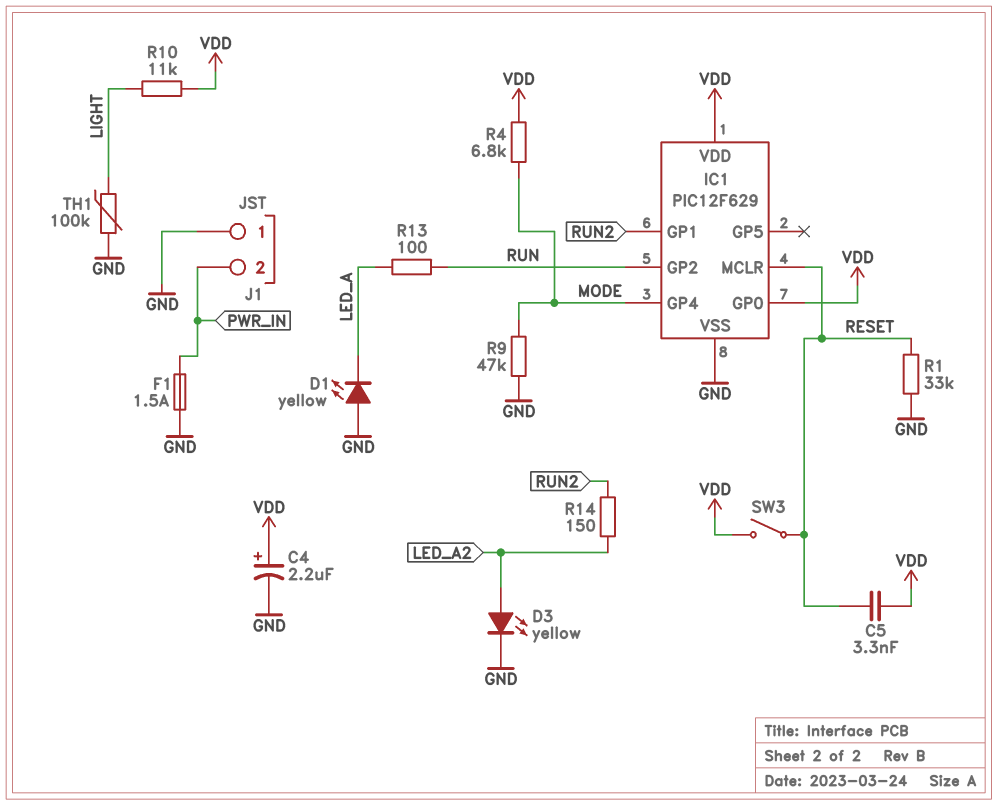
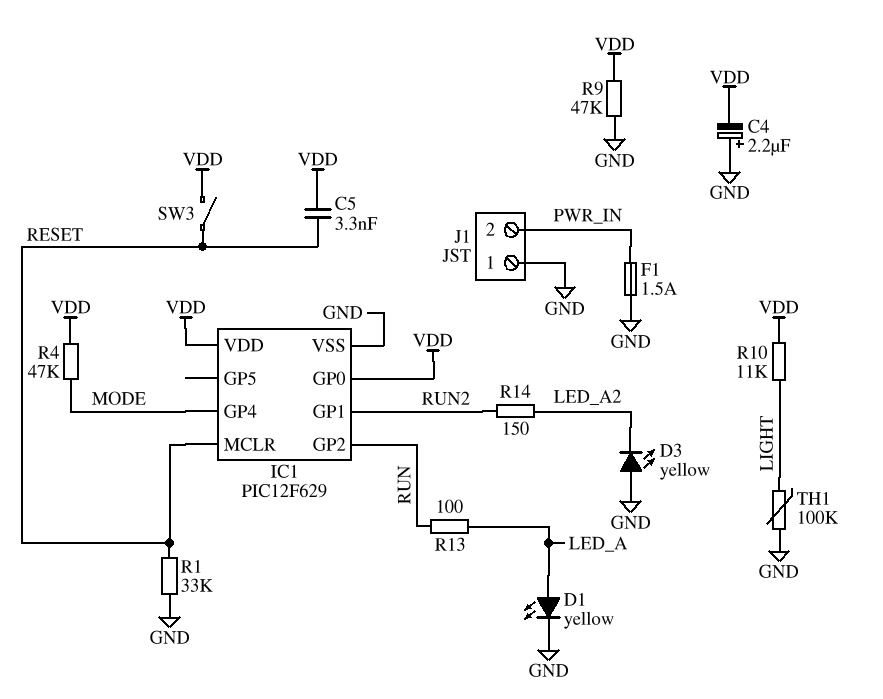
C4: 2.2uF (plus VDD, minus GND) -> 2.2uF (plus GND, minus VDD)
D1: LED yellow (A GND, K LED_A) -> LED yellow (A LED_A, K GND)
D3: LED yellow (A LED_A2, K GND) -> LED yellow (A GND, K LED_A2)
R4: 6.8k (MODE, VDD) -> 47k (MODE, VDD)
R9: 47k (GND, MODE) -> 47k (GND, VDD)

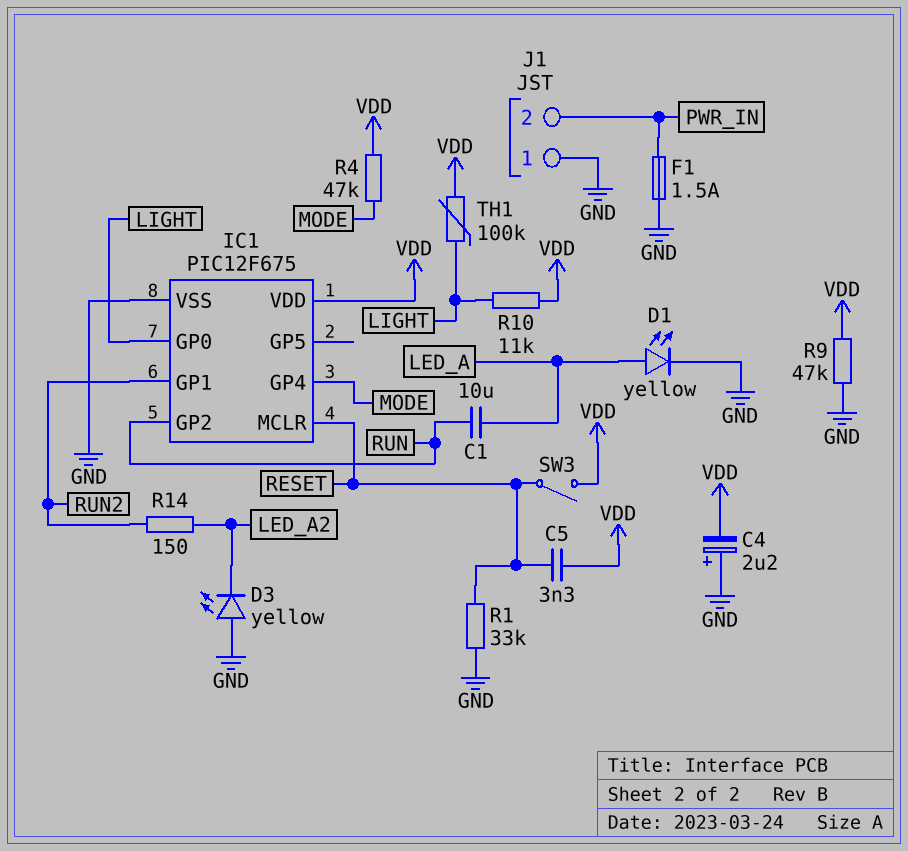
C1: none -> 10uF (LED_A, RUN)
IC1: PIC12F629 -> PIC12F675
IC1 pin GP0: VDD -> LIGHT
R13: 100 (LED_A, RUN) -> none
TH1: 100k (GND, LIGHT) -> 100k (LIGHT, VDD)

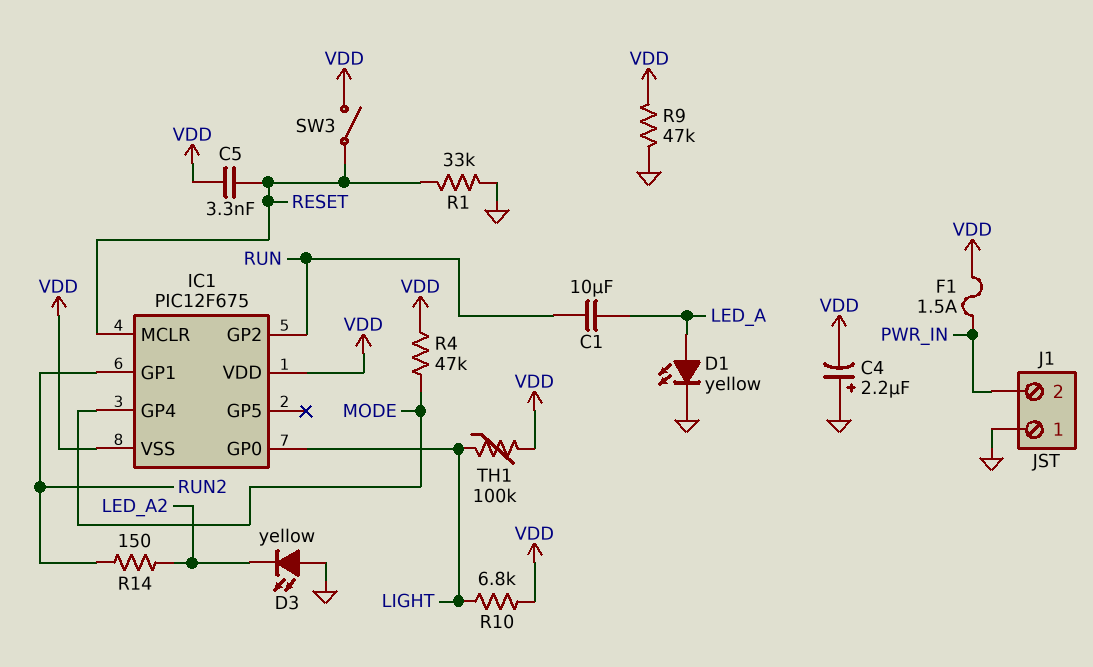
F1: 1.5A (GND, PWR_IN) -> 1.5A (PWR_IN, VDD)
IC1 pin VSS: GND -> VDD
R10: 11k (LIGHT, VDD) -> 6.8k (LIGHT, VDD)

....

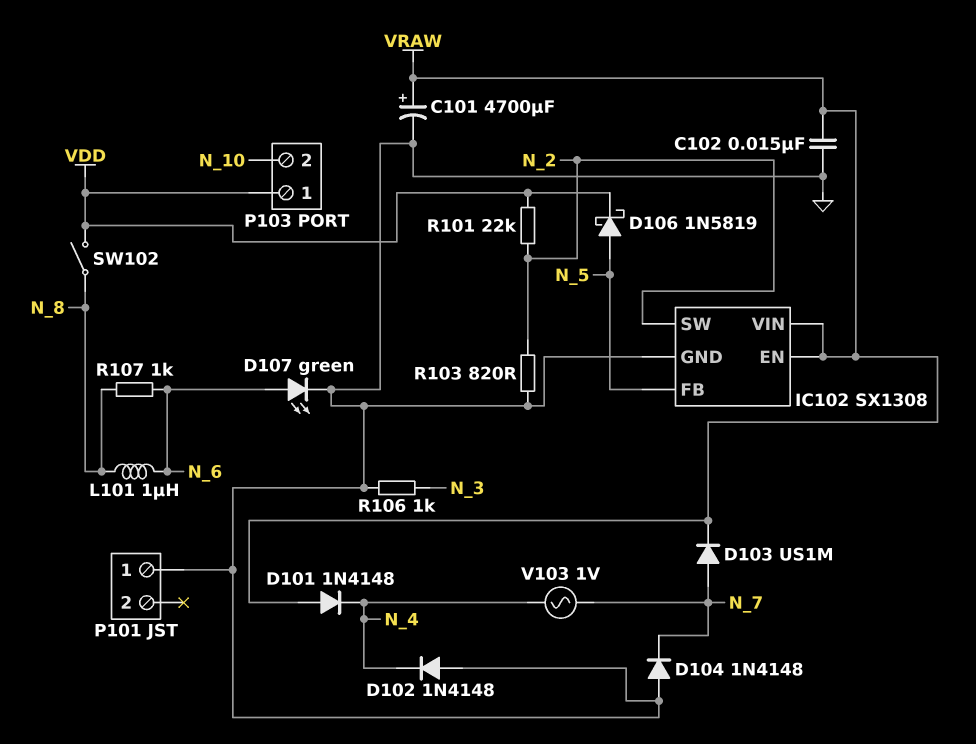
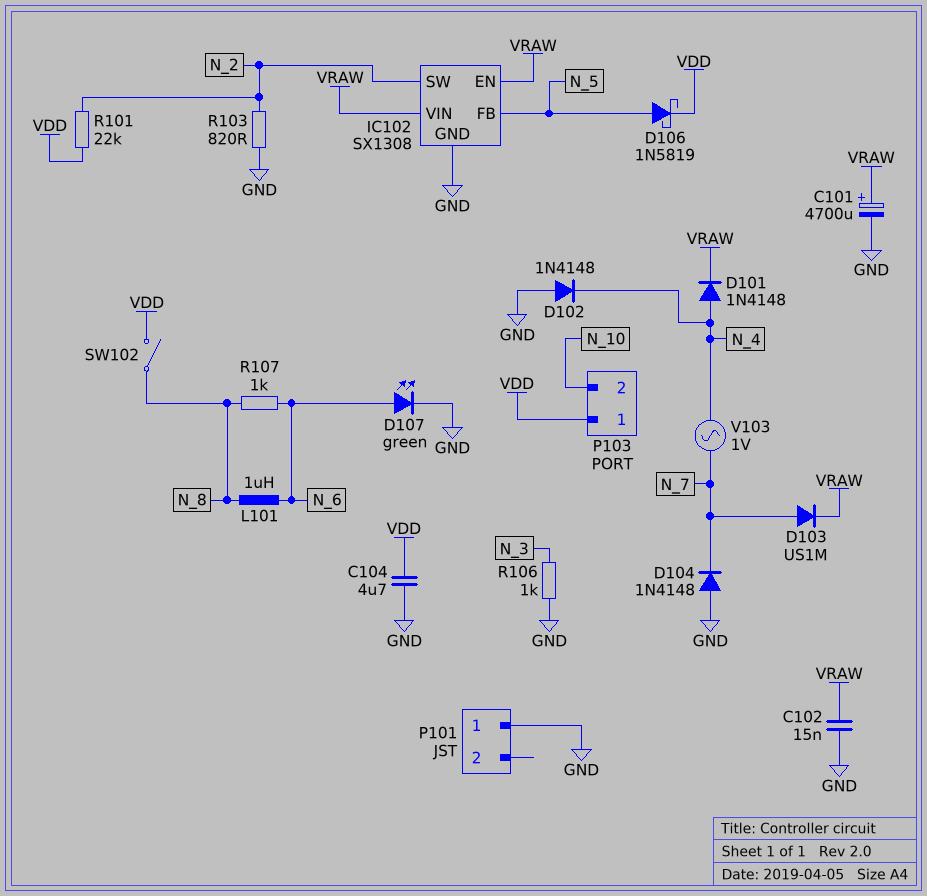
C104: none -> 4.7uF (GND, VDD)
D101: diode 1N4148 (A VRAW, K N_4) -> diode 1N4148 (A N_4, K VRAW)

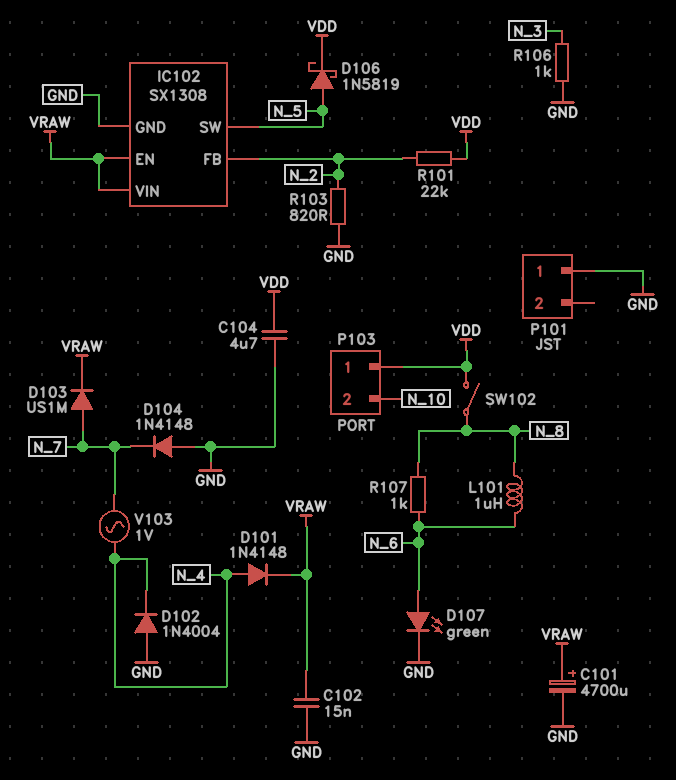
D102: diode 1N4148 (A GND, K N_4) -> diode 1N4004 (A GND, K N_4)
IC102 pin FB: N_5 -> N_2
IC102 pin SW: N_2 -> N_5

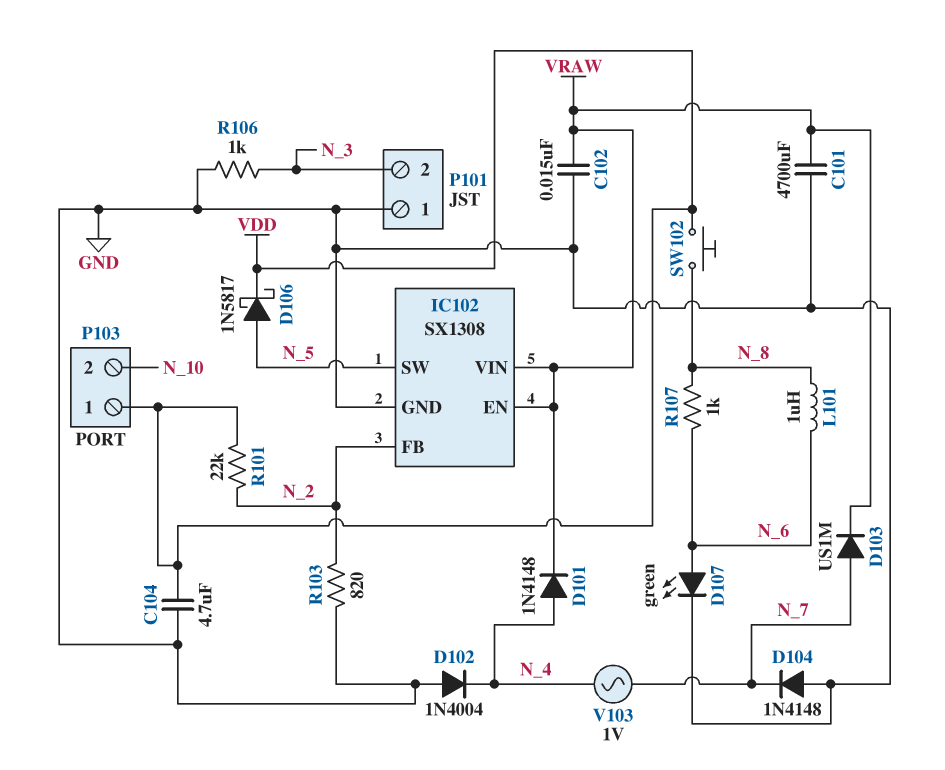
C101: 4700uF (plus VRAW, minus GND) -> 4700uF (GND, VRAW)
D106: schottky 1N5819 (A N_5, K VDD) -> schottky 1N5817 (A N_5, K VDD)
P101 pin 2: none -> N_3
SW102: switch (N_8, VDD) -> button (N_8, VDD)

....

> **Try it**:
Please repeat the lines of the material above exactly, starting with the line that contains "IC1: PIC12F629 -> PIC12F675" and ending with the line that contains "R10: 11k (LIGHT, VDD) -> 6.8k (LIGHT, VDD)". Leave the pictures out.

> **Response below**:
IC1: PIC12F629 -> PIC12F675
IC1 pin GP0: VDD -> LIGHT
R13: 100 (LED_A, RUN) -> none
TH1: 100k (GND, LIGHT) -> 100k (LIGHT, VDD)

F1: 1.5A (GND, PWR_IN) -> 1.5A (PWR_IN, VDD)
IC1 pin VSS: GND -> VDD
R10: 11k (LIGHT, VDD) -> 6.8k (LIGHT, VDD)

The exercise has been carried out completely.